_YOUR ASSIGNMENT_: What is needed is an exact retyping of each entry, pictures excluded.

Collected data entries
# # #

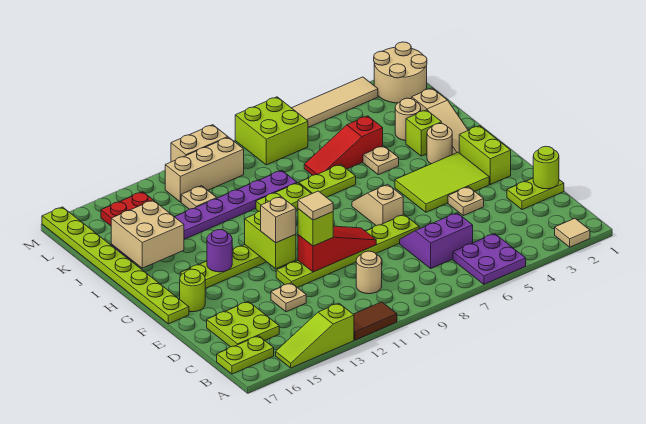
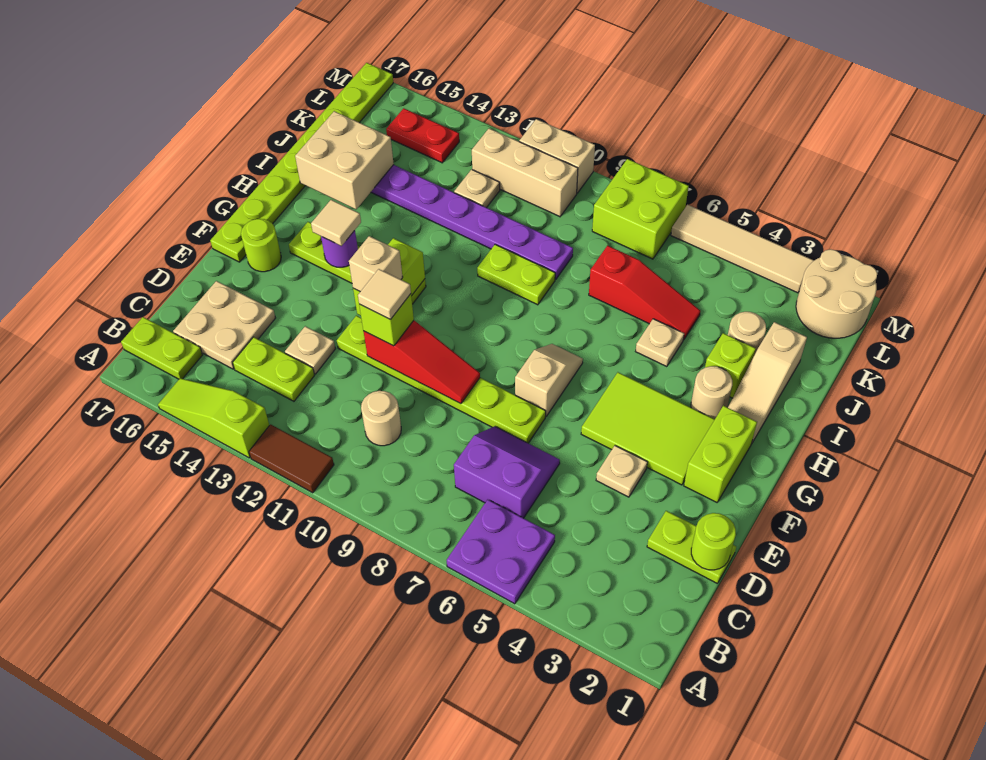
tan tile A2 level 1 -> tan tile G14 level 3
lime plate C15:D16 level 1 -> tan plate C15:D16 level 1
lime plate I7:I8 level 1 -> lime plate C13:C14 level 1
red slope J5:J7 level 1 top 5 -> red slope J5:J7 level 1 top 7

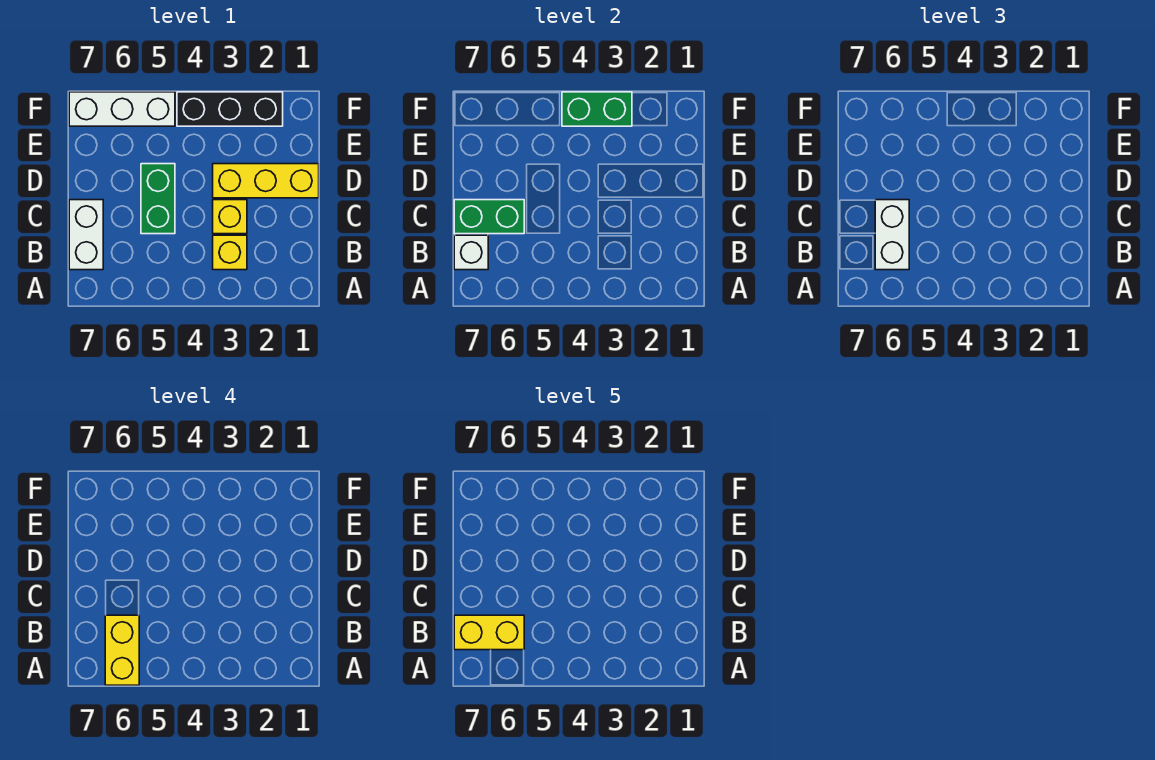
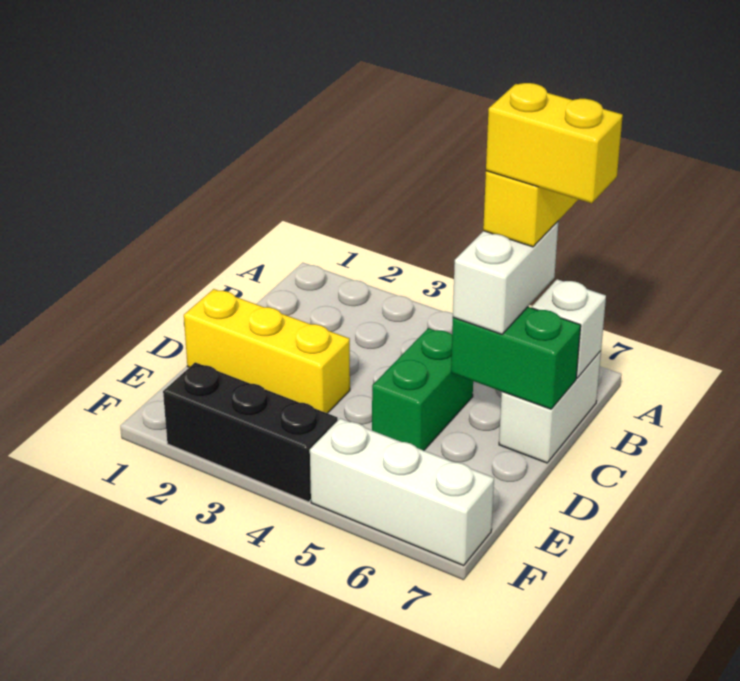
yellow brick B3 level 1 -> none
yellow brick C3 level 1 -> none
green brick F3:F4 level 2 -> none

# # #

_ANSWER TO THIS PROBLEM_:
tan tile A2 level 1 -> tan tile G14 level 3
lime plate C15:D16 level 1 -> tan plate C15:D16 level 1
lime plate I7:I8 level 1 -> lime plate C13:C14 level 1
red slope J5:J7 level 1 top 5 -> red slope J5:J7 level 1 top 7

yellow brick B3 level 1 -> none
yellow brick C3 level 1 -> none
green brick F3:F4 level 2 -> none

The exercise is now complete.